* _YOUR INSTRUCTIONS_: The answer must be every record below, reproduced exactly.

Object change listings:
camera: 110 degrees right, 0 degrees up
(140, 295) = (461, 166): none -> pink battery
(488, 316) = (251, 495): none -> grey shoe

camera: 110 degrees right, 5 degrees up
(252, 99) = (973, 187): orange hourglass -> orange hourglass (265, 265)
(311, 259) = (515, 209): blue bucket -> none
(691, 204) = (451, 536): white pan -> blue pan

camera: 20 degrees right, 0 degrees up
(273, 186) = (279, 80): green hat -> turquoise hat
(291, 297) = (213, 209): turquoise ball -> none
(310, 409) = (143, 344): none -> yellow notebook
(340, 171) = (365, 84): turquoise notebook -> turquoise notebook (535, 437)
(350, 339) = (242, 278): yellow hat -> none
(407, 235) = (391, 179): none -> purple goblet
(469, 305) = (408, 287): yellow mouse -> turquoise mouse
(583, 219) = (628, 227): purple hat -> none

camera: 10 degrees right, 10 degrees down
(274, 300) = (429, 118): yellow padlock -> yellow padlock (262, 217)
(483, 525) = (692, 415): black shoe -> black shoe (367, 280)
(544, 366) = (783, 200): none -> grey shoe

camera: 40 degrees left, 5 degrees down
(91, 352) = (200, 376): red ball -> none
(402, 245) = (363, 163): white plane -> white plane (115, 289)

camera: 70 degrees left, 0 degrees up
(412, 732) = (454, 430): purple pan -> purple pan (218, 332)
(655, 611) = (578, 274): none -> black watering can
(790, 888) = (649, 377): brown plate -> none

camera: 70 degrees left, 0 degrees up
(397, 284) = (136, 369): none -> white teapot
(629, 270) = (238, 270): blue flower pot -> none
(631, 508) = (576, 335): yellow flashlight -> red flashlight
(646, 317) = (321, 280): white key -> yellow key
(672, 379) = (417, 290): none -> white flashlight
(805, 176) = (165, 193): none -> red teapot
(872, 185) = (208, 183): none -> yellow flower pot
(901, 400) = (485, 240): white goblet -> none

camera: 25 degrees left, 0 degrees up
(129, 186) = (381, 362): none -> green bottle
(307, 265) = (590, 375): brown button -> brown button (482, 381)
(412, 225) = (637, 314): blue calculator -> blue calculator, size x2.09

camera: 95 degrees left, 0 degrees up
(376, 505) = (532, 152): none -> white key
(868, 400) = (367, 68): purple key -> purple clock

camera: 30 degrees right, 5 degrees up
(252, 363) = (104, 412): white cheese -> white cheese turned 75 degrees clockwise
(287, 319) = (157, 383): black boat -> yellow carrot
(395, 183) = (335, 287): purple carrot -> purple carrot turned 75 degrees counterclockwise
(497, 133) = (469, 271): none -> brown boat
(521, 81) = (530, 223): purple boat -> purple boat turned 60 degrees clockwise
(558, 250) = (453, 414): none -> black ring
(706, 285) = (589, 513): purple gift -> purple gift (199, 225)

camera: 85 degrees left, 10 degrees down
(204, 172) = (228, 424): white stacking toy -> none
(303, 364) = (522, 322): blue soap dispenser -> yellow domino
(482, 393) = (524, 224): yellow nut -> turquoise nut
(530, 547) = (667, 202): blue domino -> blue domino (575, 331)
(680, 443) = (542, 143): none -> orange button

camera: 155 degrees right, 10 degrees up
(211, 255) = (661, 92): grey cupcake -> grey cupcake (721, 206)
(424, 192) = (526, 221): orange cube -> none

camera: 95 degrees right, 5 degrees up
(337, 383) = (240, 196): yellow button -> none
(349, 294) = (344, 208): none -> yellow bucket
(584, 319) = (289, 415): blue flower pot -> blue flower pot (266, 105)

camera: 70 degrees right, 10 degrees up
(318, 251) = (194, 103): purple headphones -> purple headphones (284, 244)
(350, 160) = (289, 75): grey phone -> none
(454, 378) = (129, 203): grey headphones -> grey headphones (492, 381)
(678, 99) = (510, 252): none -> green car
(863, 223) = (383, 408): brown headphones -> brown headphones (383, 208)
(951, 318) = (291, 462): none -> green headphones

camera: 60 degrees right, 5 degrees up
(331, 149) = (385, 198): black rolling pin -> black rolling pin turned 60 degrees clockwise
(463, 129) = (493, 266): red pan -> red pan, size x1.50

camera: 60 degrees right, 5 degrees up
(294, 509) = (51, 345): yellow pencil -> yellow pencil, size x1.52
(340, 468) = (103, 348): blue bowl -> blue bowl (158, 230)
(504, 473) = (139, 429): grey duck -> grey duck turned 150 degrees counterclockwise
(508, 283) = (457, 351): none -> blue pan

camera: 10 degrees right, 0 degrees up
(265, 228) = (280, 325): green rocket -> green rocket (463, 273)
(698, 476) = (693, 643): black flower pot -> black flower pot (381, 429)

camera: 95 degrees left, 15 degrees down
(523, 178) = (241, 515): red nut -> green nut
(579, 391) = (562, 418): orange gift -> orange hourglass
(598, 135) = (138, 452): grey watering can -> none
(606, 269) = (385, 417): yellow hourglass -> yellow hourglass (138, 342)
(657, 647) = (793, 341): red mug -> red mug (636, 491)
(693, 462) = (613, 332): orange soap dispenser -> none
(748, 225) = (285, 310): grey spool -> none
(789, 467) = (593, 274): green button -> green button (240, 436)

* _RESPONSE BOX_:
camera: 110 degrees right, 0 degrees up
(140, 295) = (461, 166): none -> pink battery
(488, 316) = (251, 495): none -> grey shoe

camera: 110 degrees right, 5 degrees up
(252, 99) = (973, 187): orange hourglass -> orange hourglass (265, 265)
(311, 259) = (515, 209): blue bucket -> none
(691, 204) = (451, 536): white pan -> blue pan

camera: 20 degrees right, 0 degrees up
(273, 186) = (279, 80): green hat -> turquoise hat
(291, 297) = (213, 209): turquoise ball -> none
(310, 409) = (143, 344): none -> yellow notebook
(340, 171) = (365, 84): turquoise notebook -> turquoise notebook (535, 437)
(350, 339) = (242, 278): yellow hat -> none
(407, 235) = (391, 179): none -> purple goblet
(469, 305) = (408, 287): yellow mouse -> turquoise mouse
(583, 219) = (628, 227): purple hat -> none

camera: 10 degrees right, 10 degrees down
(274, 300) = (429, 118): yellow padlock -> yellow padlock (262, 217)
(483, 525) = (692, 415): black shoe -> black shoe (367, 280)
(544, 366) = (783, 200): none -> grey shoe

camera: 40 degrees left, 5 degrees down
(91, 352) = (200, 376): red ball -> none
(402, 245) = (363, 163): white plane -> white plane (115, 289)

camera: 70 degrees left, 0 degrees up
(412, 732) = (454, 430): purple pan -> purple pan (218, 332)
(655, 611) = (578, 274): none -> black watering can
(790, 888) = (649, 377): brown plate -> none

camera: 70 degrees left, 0 degrees up
(397, 284) = (136, 369): none -> white teapot
(629, 270) = (238, 270): blue flower pot -> none
(631, 508) = (576, 335): yellow flashlight -> red flashlight
(646, 317) = (321, 280): white key -> yellow key
(672, 379) = (417, 290): none -> white flashlight
(805, 176) = (165, 193): none -> red teapot
(872, 185) = (208, 183): none -> yellow flower pot
(901, 400) = (485, 240): white goblet -> none

camera: 25 degrees left, 0 degrees up
(129, 186) = (381, 362): none -> green bottle
(307, 265) = (590, 375): brown button -> brown button (482, 381)
(412, 225) = (637, 314): blue calculator -> blue calculator, size x2.09

camera: 95 degrees left, 0 degrees up
(376, 505) = (532, 152): none -> white key
(868, 400) = (367, 68): purple key -> purple clock

camera: 30 degrees right, 5 degrees up
(252, 363) = (104, 412): white cheese -> white cheese turned 75 degrees clockwise
(287, 319) = (157, 383): black boat -> yellow carrot
(395, 183) = (335, 287): purple carrot -> purple carrot turned 75 degrees counterclockwise
(497, 133) = (469, 271): none -> brown boat
(521, 81) = (530, 223): purple boat -> purple boat turned 60 degrees clockwise
(558, 250) = (453, 414): none -> black ring
(706, 285) = (589, 513): purple gift -> purple gift (199, 225)

camera: 85 degrees left, 10 degrees down
(204, 172) = (228, 424): white stacking toy -> none
(303, 364) = (522, 322): blue soap dispenser -> yellow domino
(482, 393) = (524, 224): yellow nut -> turquoise nut
(530, 547) = (667, 202): blue domino -> blue domino (575, 331)
(680, 443) = (542, 143): none -> orange button

camera: 155 degrees right, 10 degrees up
(211, 255) = (661, 92): grey cupcake -> grey cupcake (721, 206)
(424, 192) = (526, 221): orange cube -> none

camera: 95 degrees right, 5 degrees up
(337, 383) = (240, 196): yellow button -> none
(349, 294) = (344, 208): none -> yellow bucket
(584, 319) = (289, 415): blue flower pot -> blue flower pot (266, 105)

camera: 70 degrees right, 10 degrees up
(318, 251) = (194, 103): purple headphones -> purple headphones (284, 244)
(350, 160) = (289, 75): grey phone -> none
(454, 378) = (129, 203): grey headphones -> grey headphones (492, 381)
(678, 99) = (510, 252): none -> green car
(863, 223) = (383, 408): brown headphones -> brown headphones (383, 208)
(951, 318) = (291, 462): none -> green headphones

camera: 60 degrees right, 5 degrees up
(331, 149) = (385, 198): black rolling pin -> black rolling pin turned 60 degrees clockwise
(463, 129) = (493, 266): red pan -> red pan, size x1.50

camera: 60 degrees right, 5 degrees up
(294, 509) = (51, 345): yellow pencil -> yellow pencil, size x1.52
(340, 468) = (103, 348): blue bowl -> blue bowl (158, 230)
(504, 473) = (139, 429): grey duck -> grey duck turned 150 degrees counterclockwise
(508, 283) = (457, 351): none -> blue pan

camera: 10 degrees right, 0 degrees up
(265, 228) = (280, 325): green rocket -> green rocket (463, 273)
(698, 476) = (693, 643): black flower pot -> black flower pot (381, 429)

camera: 95 degrees left, 15 degrees down
(523, 178) = (241, 515): red nut -> green nut
(579, 391) = (562, 418): orange gift -> orange hourglass
(598, 135) = (138, 452): grey watering can -> none
(606, 269) = (385, 417): yellow hourglass -> yellow hourglass (138, 342)
(657, 647) = (793, 341): red mug -> red mug (636, 491)
(693, 462) = (613, 332): orange soap dispenser -> none
(748, 225) = (285, 310): grey spool -> none
(789, 467) = (593, 274): green button -> green button (240, 436)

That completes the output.